Task details: Count the lines in the rows below that contain the string "toothpaste", matching case exactly, and reply with the number alone.

Stored records:

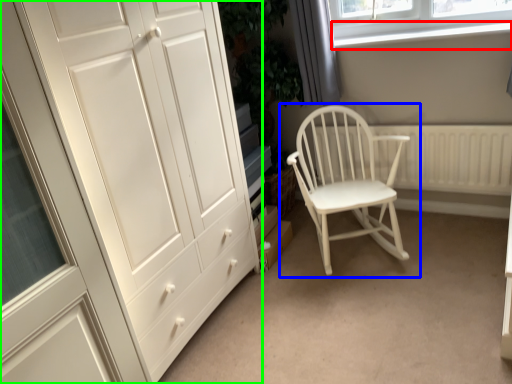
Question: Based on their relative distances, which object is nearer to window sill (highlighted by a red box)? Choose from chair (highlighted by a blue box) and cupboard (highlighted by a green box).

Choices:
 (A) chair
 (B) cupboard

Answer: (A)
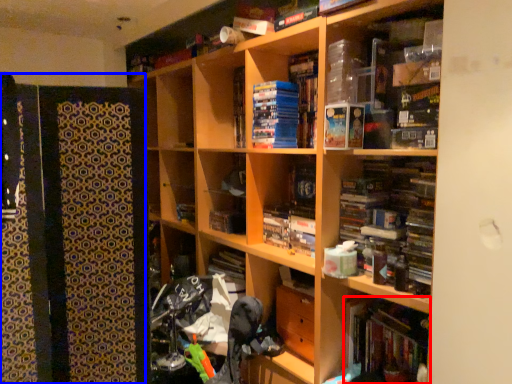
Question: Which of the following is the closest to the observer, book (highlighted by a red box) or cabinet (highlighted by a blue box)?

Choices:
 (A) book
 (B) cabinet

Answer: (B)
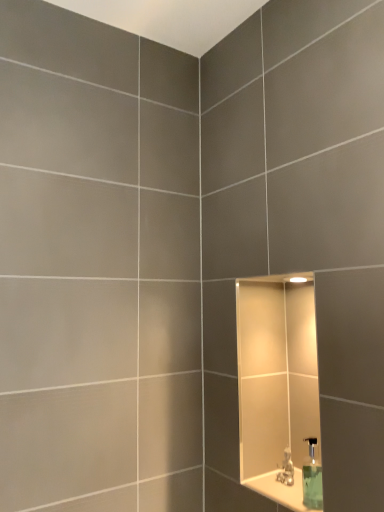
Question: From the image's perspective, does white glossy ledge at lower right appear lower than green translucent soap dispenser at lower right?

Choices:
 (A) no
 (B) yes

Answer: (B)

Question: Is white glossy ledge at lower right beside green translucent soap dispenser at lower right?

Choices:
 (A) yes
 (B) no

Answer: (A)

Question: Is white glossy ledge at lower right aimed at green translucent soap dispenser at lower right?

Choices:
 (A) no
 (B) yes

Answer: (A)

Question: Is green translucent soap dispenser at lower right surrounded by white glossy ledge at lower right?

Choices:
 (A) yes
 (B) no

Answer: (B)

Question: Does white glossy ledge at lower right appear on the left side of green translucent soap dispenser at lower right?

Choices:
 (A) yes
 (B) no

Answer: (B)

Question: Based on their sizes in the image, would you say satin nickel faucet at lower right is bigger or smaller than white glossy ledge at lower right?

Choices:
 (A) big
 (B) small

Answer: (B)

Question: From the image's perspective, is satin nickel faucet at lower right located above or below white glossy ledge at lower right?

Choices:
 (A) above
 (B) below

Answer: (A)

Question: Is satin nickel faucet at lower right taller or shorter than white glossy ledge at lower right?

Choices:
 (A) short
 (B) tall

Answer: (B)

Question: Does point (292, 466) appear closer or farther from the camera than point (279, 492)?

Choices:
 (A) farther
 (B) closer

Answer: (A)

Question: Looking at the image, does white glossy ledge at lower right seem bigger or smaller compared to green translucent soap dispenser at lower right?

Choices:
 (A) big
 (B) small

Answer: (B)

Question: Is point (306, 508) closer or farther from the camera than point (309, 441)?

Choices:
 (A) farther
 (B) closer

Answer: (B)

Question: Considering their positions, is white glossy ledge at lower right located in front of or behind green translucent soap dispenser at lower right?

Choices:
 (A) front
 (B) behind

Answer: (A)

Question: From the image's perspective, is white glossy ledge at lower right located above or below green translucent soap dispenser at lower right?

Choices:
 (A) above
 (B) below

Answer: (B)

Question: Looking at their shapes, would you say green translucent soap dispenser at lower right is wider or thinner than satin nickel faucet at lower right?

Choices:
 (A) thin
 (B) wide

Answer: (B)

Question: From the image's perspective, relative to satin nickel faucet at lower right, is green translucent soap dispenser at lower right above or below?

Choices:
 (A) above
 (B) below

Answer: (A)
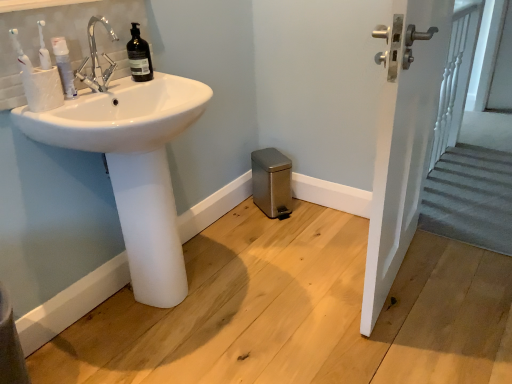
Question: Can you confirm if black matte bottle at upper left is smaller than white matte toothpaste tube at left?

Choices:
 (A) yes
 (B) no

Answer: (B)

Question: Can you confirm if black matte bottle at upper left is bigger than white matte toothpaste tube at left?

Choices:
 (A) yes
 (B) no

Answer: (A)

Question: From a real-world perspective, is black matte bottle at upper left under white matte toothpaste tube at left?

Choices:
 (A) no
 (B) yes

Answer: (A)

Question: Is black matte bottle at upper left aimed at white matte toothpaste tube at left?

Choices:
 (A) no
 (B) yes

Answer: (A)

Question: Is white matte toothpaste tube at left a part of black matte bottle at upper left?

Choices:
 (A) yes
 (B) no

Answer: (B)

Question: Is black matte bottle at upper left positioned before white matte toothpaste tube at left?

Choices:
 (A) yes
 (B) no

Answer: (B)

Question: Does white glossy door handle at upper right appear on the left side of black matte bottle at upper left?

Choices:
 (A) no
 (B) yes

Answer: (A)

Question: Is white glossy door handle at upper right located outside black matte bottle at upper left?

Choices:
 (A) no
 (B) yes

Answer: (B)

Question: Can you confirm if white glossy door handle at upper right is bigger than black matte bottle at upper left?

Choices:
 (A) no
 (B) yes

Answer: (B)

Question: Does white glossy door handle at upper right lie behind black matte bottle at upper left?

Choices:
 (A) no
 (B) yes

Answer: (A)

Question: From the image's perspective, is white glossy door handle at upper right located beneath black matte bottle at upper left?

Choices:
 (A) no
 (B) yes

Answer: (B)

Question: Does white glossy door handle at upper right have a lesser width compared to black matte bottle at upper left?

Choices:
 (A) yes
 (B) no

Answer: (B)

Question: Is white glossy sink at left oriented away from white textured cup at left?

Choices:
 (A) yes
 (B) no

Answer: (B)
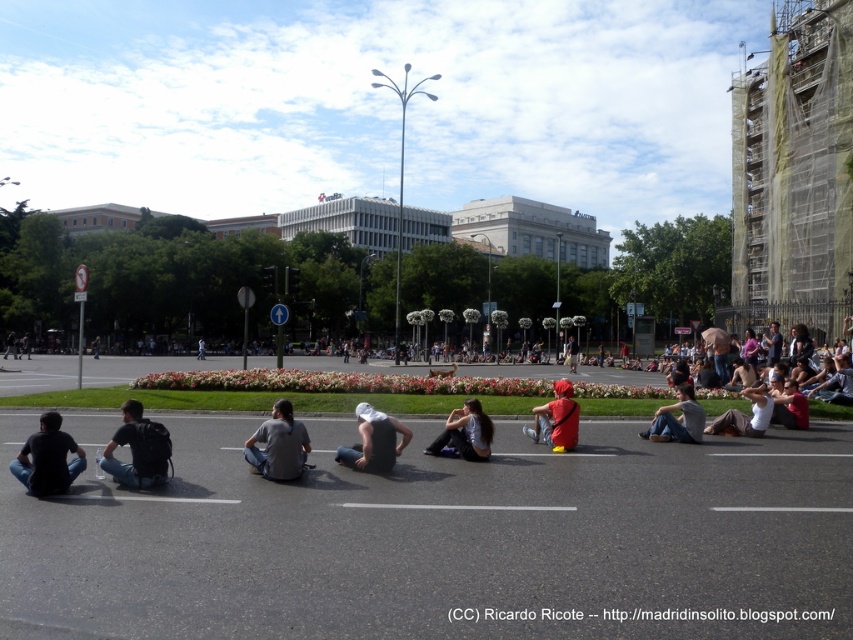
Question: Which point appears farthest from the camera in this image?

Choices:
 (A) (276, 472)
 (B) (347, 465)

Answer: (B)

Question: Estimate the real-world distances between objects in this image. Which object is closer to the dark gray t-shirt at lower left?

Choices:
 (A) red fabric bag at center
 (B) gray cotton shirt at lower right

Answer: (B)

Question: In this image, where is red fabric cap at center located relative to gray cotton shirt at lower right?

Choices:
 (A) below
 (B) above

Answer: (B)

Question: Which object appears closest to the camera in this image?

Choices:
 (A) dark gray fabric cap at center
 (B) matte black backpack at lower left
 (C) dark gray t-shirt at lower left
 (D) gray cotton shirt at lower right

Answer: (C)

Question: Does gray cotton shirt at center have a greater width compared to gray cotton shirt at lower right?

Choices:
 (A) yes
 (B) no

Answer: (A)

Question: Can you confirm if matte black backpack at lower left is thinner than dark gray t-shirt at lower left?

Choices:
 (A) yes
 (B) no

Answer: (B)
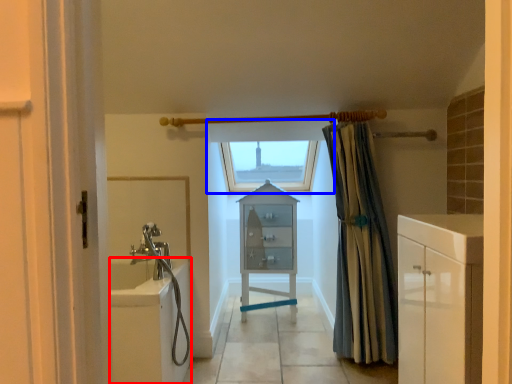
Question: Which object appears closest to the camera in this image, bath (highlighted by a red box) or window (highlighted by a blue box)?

Output for this exercise: 6